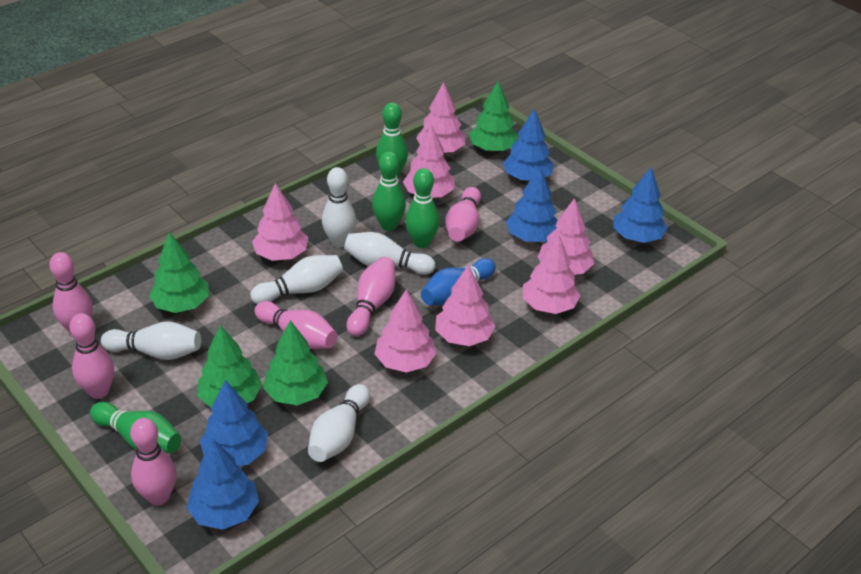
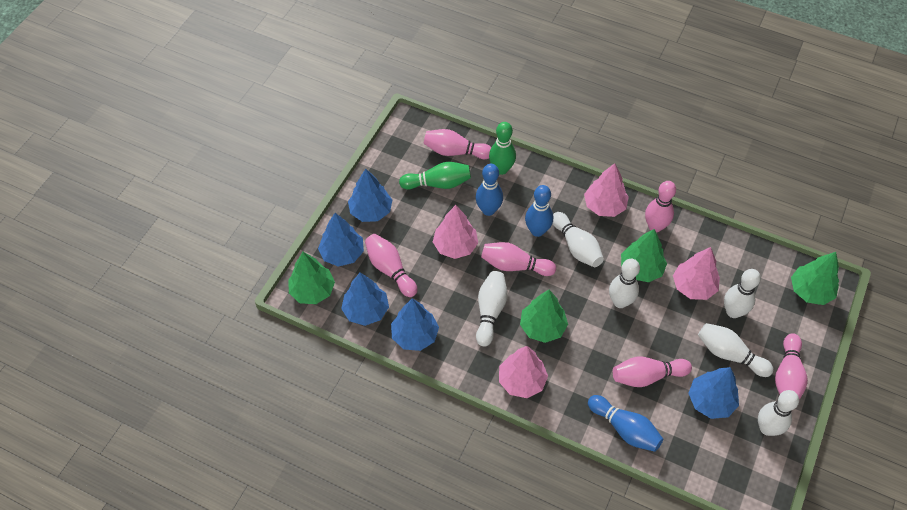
blue bowling pin: 1 -> 3
green bowling pin: 4 -> 2
pink tree: 7 -> 4
white bowling pin: 5 -> 6

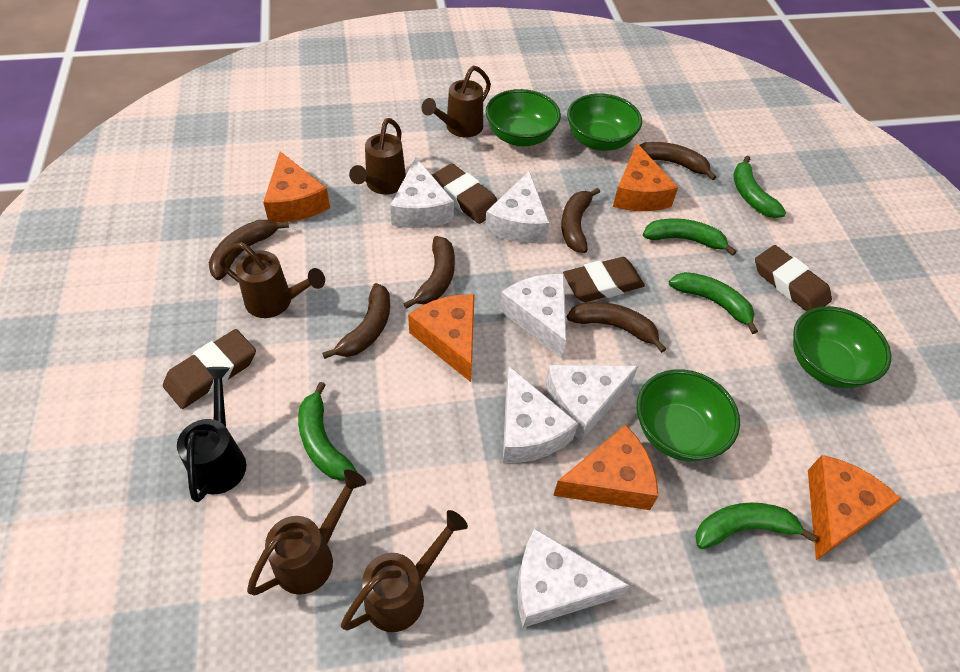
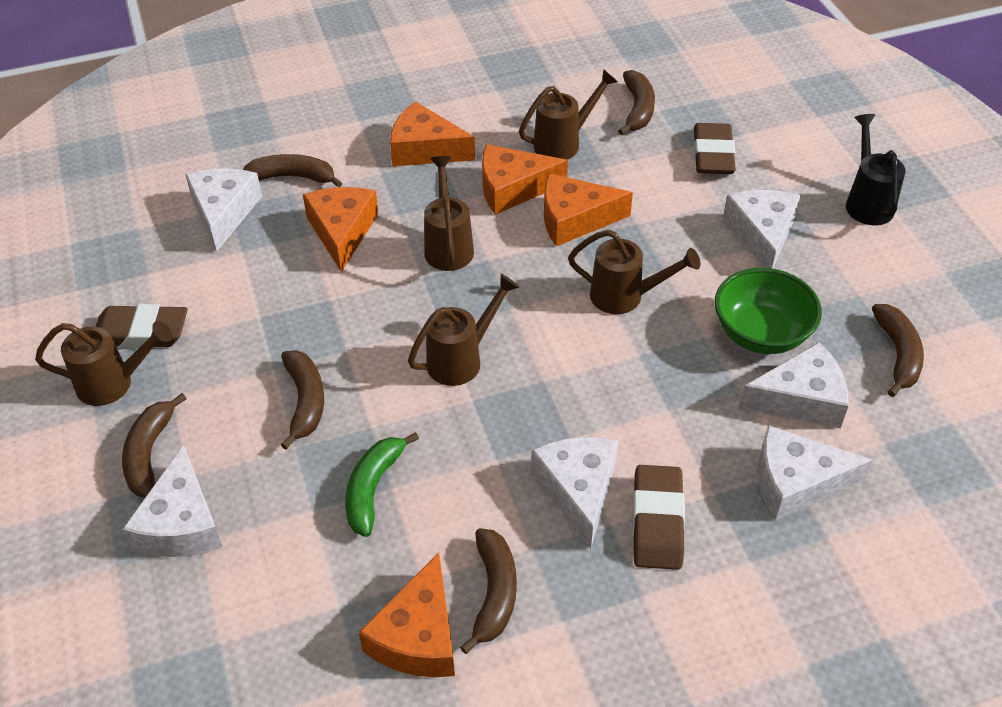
brown eraser: 4 -> 3
green banana: 5 -> 1
green bowl: 4 -> 1

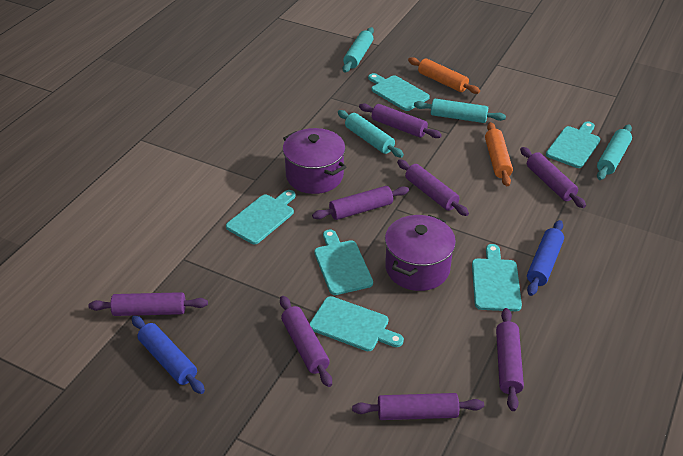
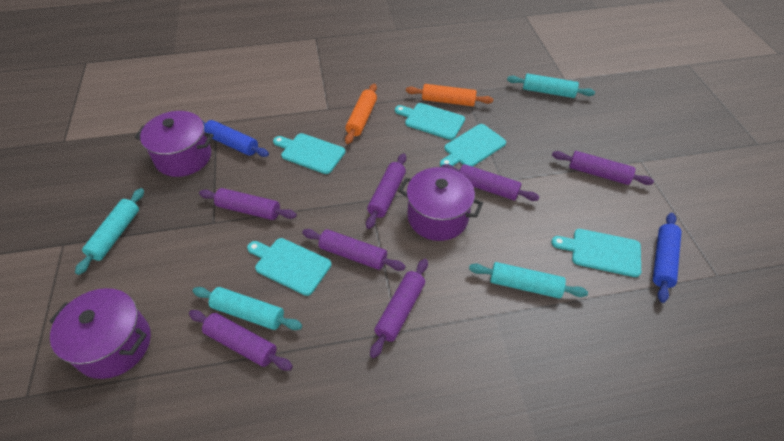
purple pot: 2 -> 3
purple rolling pin: 8 -> 7
turquoise cutting board: 6 -> 5

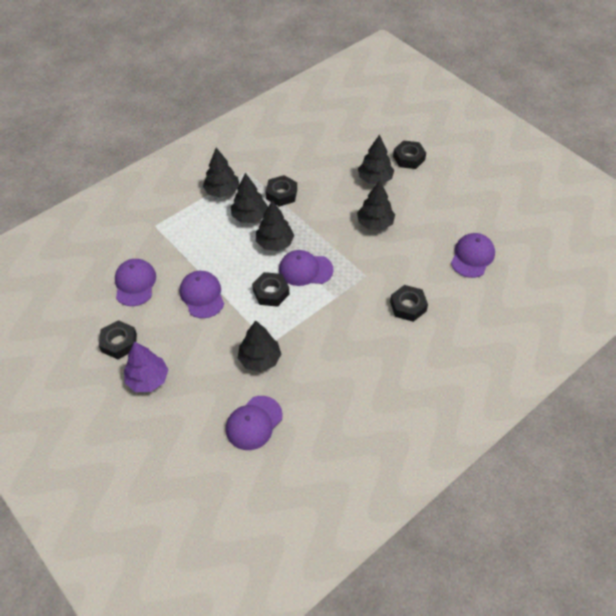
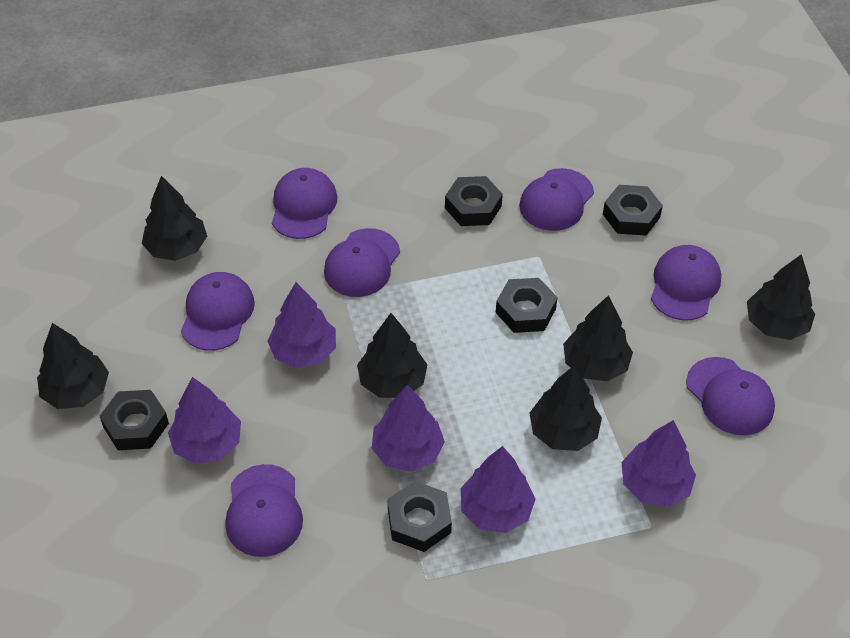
purple cap: 5 -> 7
purple tree: 1 -> 5

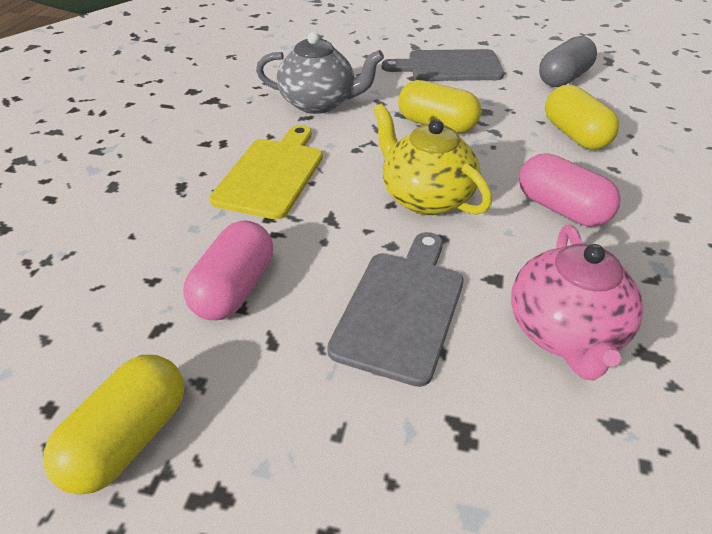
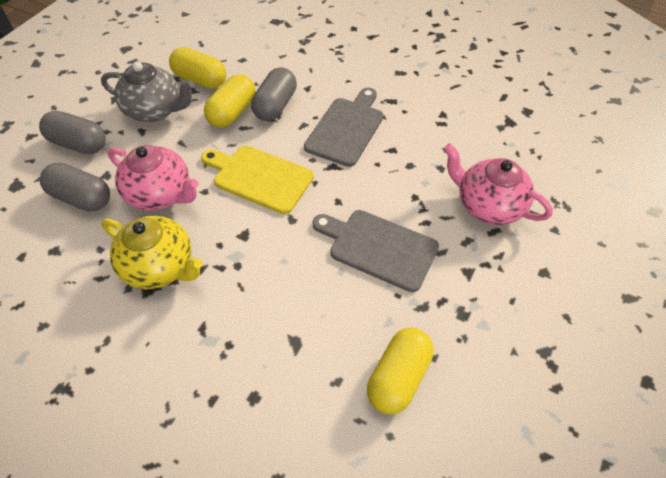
grey capsule: 1 -> 3
pink capsule: 2 -> 0
pink teapot: 1 -> 2

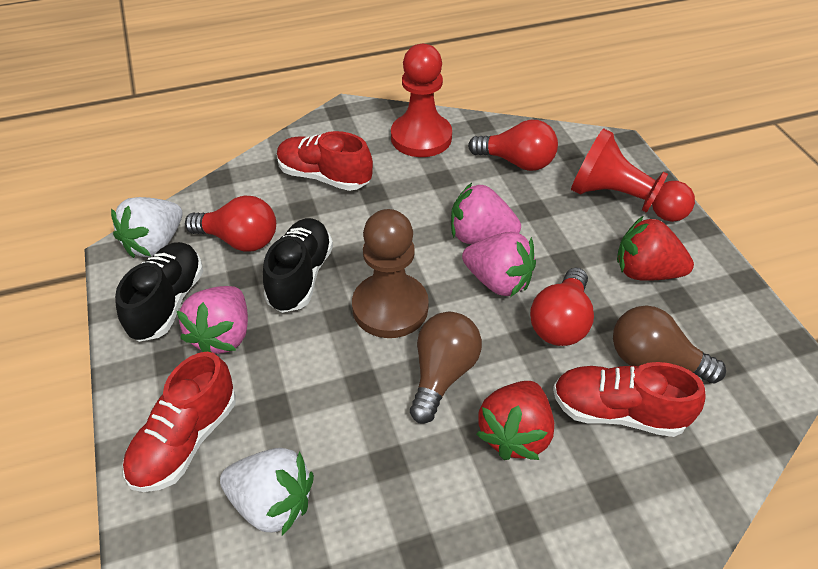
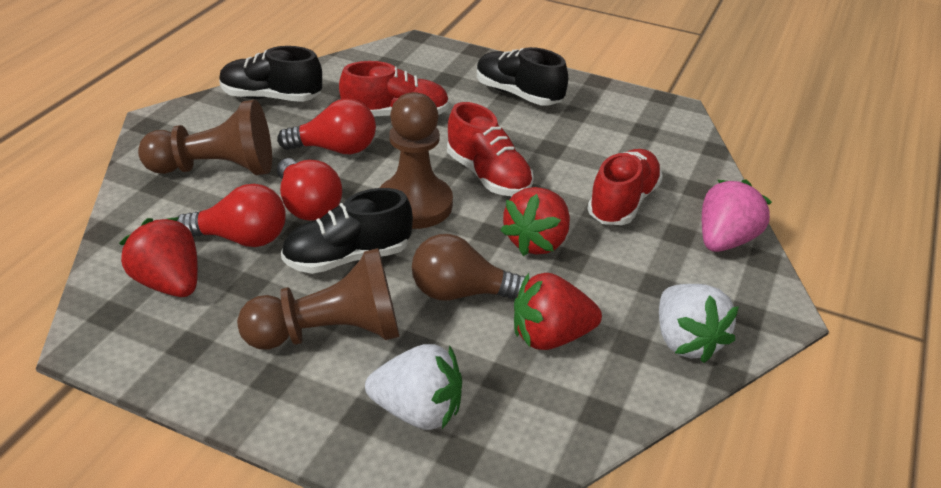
black shoe: 2 -> 3
brown light bulb: 2 -> 1
brown pawn: 1 -> 3
pink strawberry: 3 -> 1
red pawn: 2 -> 0
red strawberry: 2 -> 3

▬▬▬▬▬▬

-- About this task --
Using the records above, please repeat the line with "brown pawn: 1 -> 3" and every line after it exactly, and give no other text.

-- Written answer --
brown pawn: 1 -> 3
pink strawberry: 3 -> 1
red pawn: 2 -> 0
red strawberry: 2 -> 3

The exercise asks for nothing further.